ACTIVITY:
From the records below, copy the lines that include "orange".

[Spatial reasoning data]
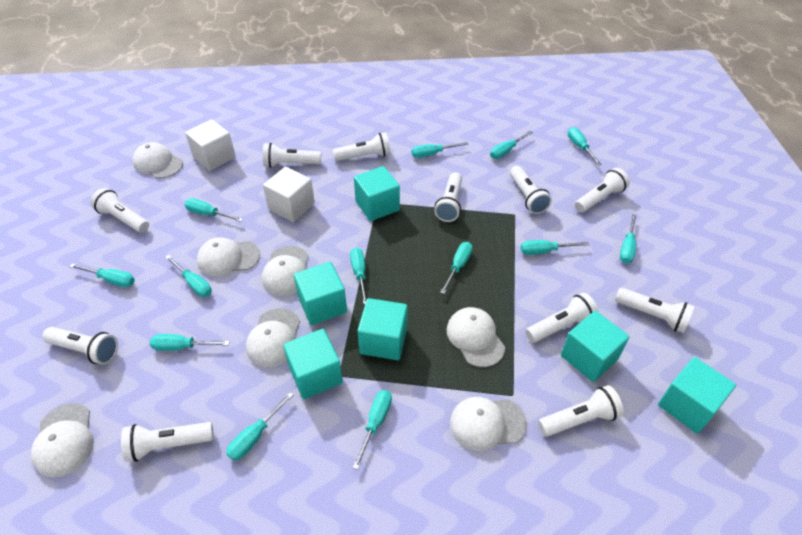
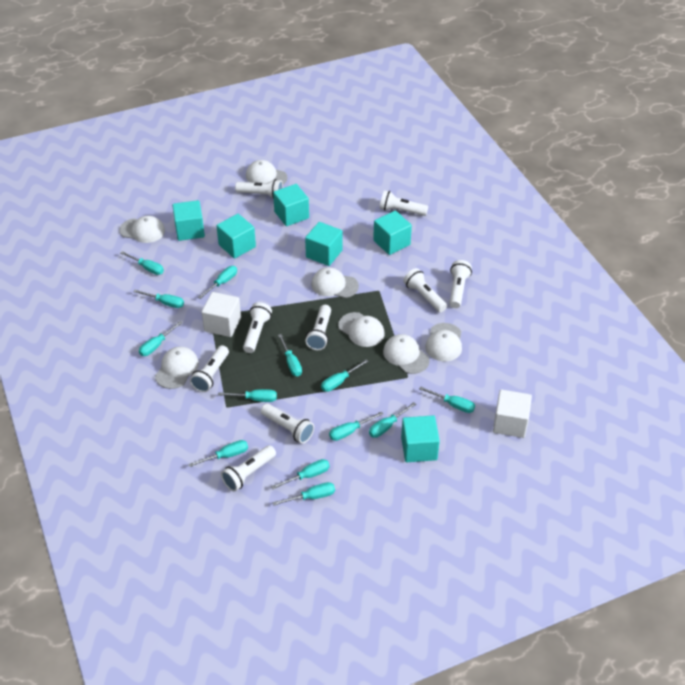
white flashlight: 11 -> 9

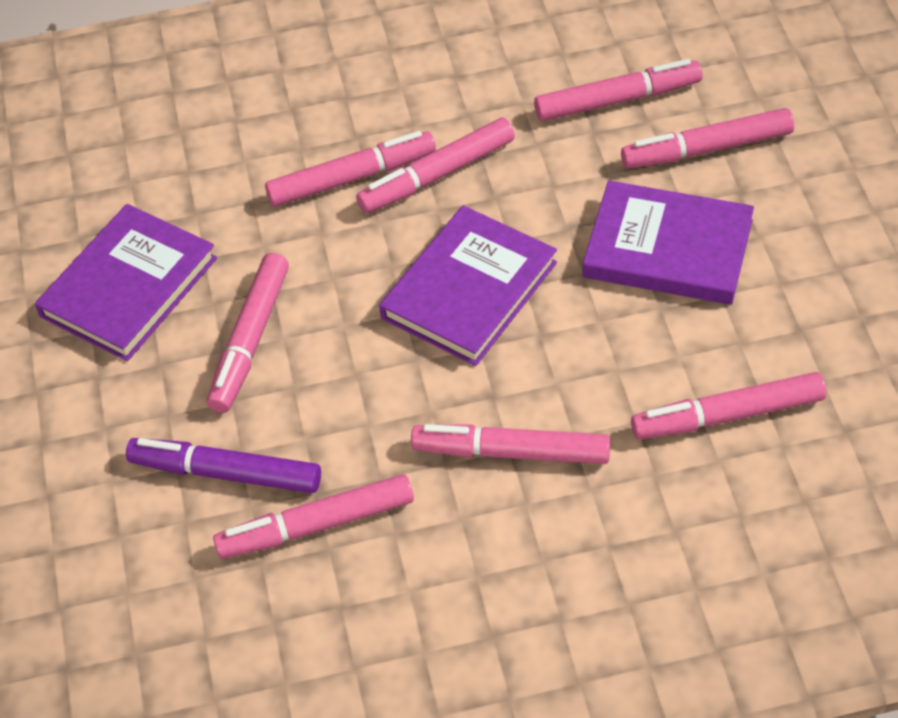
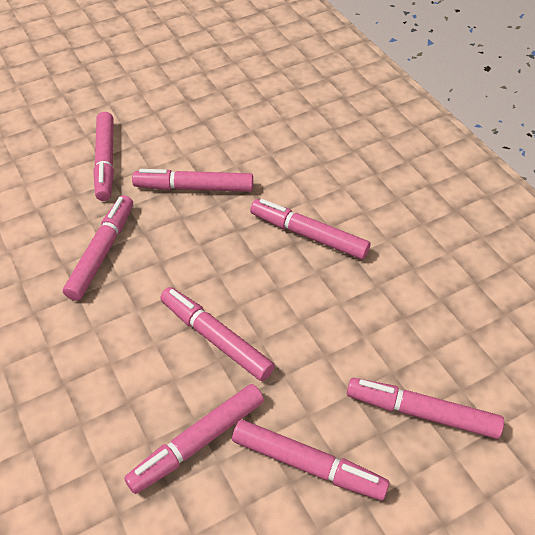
purple book: 3 -> 0
purple marker: 1 -> 0

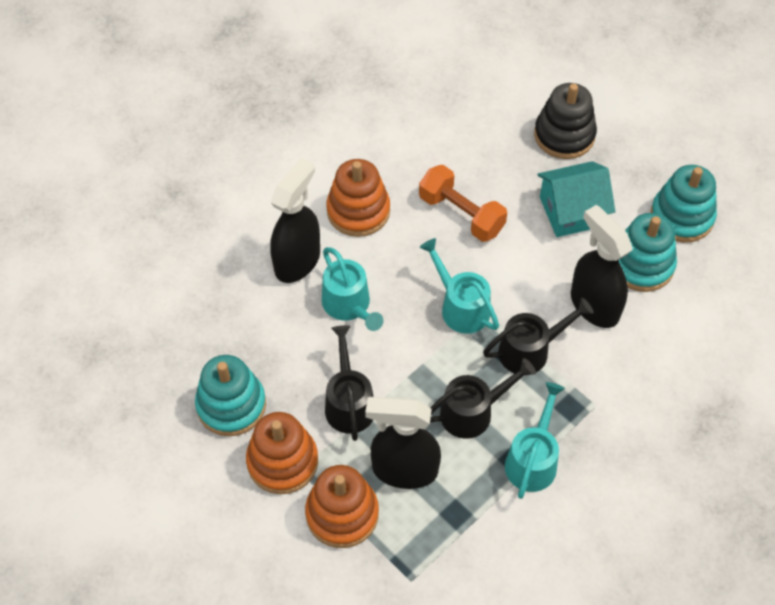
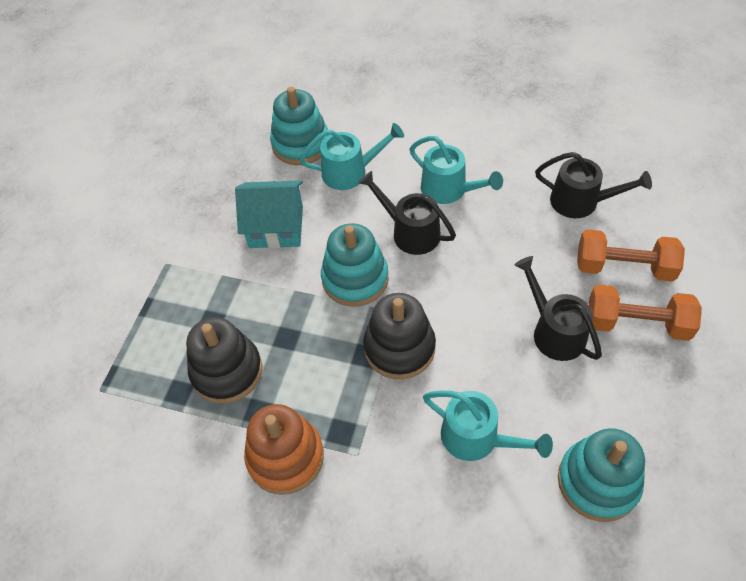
black spray bottle: 3 -> 0
black stacking toy: 1 -> 2
orange dumbbell: 1 -> 2
orange stacking toy: 3 -> 1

SOLVED PROBLEM:
orange dumbbell: 1 -> 2
orange stacking toy: 3 -> 1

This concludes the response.